[Start of Attachment]
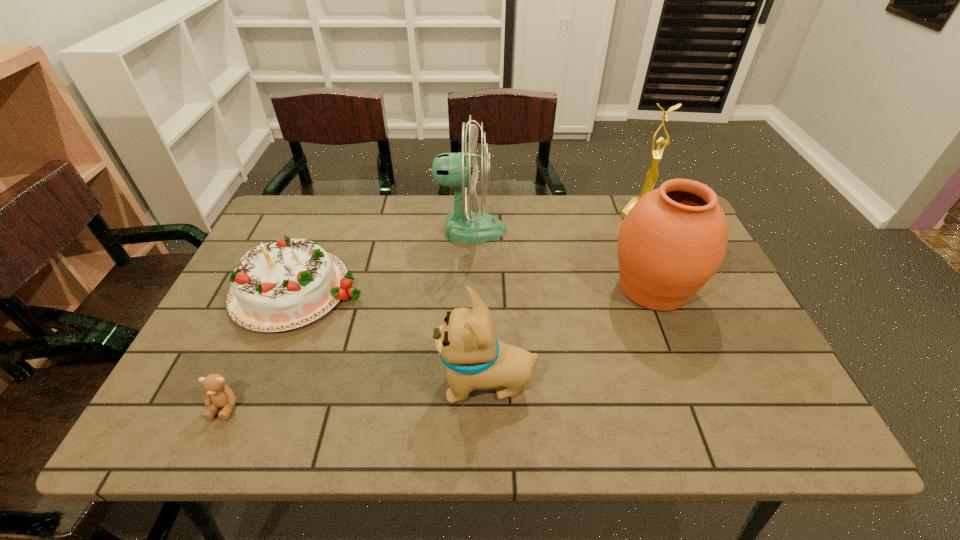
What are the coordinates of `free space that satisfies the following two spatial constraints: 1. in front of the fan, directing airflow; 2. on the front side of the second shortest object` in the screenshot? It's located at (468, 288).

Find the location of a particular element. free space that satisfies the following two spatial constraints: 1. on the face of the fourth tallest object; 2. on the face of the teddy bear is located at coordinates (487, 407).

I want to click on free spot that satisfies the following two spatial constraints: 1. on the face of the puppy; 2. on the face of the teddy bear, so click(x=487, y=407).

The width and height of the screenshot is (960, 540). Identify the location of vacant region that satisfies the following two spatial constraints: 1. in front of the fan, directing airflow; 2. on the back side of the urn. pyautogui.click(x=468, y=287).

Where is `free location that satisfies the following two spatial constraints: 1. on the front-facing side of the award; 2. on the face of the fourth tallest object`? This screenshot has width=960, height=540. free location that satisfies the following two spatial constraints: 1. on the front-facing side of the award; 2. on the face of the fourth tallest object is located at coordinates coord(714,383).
[End of Attachment]
[Start of Attachment]
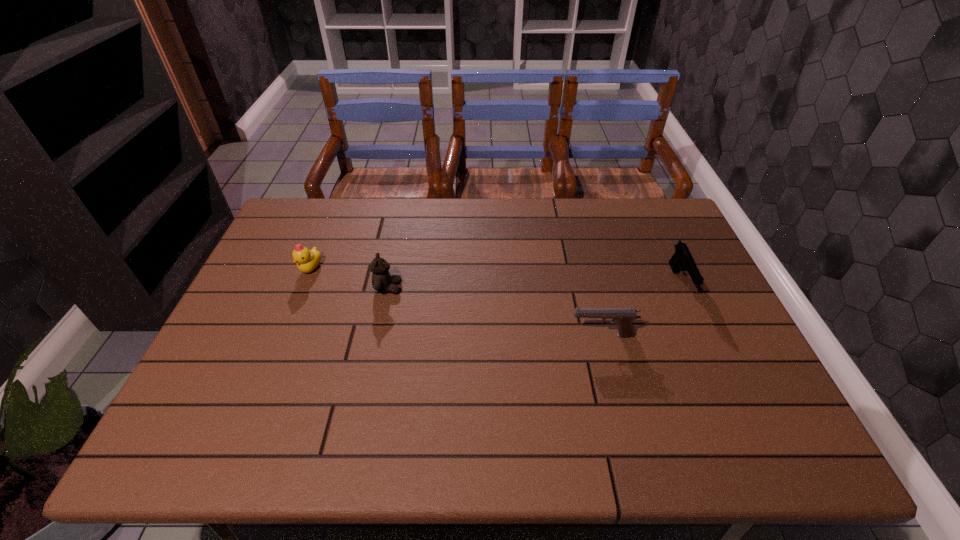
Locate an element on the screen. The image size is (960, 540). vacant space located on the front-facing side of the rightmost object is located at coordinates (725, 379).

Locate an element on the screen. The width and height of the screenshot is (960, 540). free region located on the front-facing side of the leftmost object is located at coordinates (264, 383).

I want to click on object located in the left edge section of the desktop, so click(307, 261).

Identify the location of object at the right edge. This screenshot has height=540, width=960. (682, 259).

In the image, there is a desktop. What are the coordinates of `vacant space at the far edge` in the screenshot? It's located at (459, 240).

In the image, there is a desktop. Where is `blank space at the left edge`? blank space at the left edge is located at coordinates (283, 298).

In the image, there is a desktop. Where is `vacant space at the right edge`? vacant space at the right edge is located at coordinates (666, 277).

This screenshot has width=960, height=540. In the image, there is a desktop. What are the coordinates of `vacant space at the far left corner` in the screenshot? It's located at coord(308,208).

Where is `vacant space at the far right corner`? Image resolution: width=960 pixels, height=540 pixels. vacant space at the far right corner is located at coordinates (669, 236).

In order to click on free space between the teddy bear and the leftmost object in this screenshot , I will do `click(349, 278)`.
[End of Attachment]
[Start of Attachment]
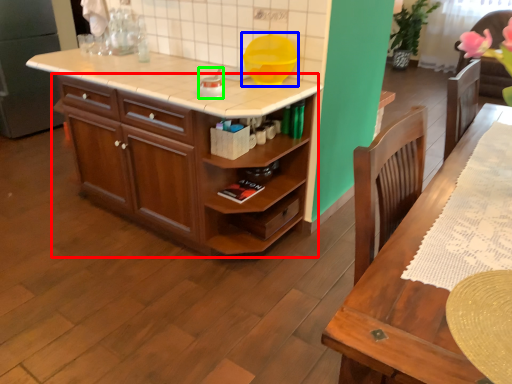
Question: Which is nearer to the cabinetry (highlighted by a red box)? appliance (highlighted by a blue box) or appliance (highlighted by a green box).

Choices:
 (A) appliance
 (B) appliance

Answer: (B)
[End of Attachment]
- TASK DETAILS -
How many lines in the rows above contain the word "location", matching case exactly? Reply with the number only.

- WRITTEN RESPONSE -
4